Exercise brief :: When you reach the line containing "brown star: (138, 46) -> (102, 17), size x0.6" in the entries below, start writing out each line exactly, and stop after the line containing "gray star: (68, 117) -> (69, 116), size x1.5".

Input records ::
================================

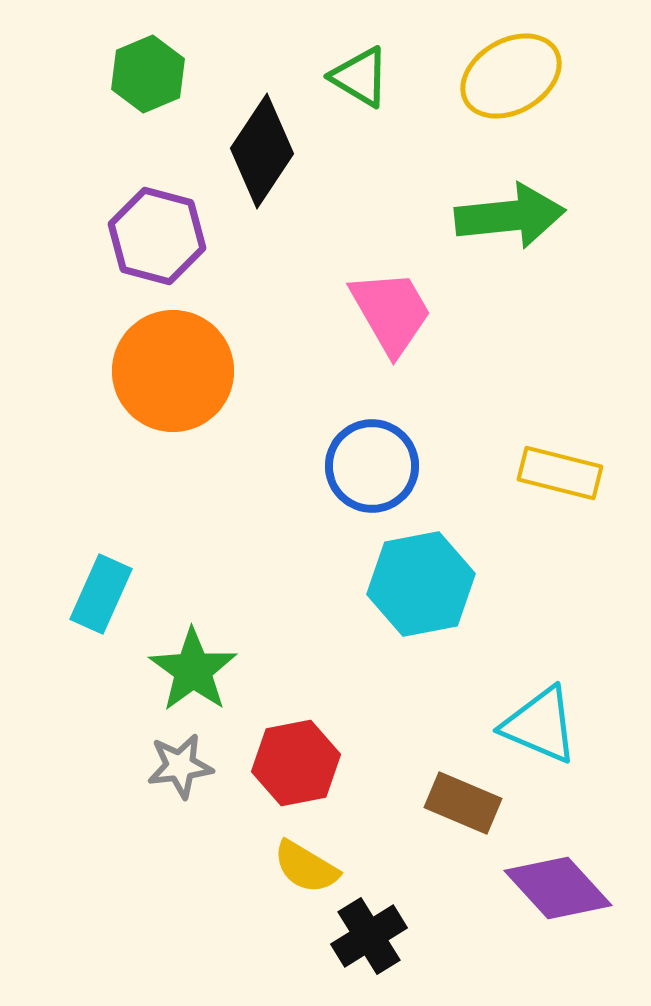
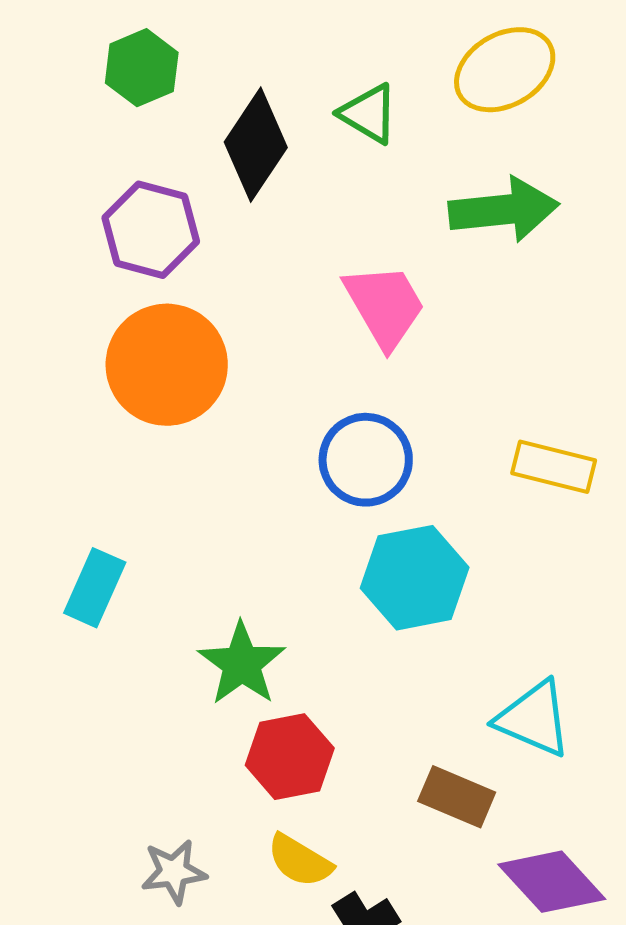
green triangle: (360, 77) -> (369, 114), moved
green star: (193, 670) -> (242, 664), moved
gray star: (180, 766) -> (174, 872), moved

================================

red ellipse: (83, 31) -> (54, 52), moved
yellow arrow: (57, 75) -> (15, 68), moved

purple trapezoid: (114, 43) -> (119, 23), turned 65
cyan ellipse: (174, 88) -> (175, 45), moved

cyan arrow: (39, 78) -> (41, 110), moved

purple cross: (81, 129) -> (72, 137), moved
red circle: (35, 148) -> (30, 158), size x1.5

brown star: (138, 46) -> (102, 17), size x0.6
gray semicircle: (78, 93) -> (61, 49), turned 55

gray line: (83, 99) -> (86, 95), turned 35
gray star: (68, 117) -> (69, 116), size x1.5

================================

Answer section ::
brown star: (138, 46) -> (102, 17), size x0.6
gray semicircle: (78, 93) -> (61, 49), turned 55

gray line: (83, 99) -> (86, 95), turned 35
gray star: (68, 117) -> (69, 116), size x1.5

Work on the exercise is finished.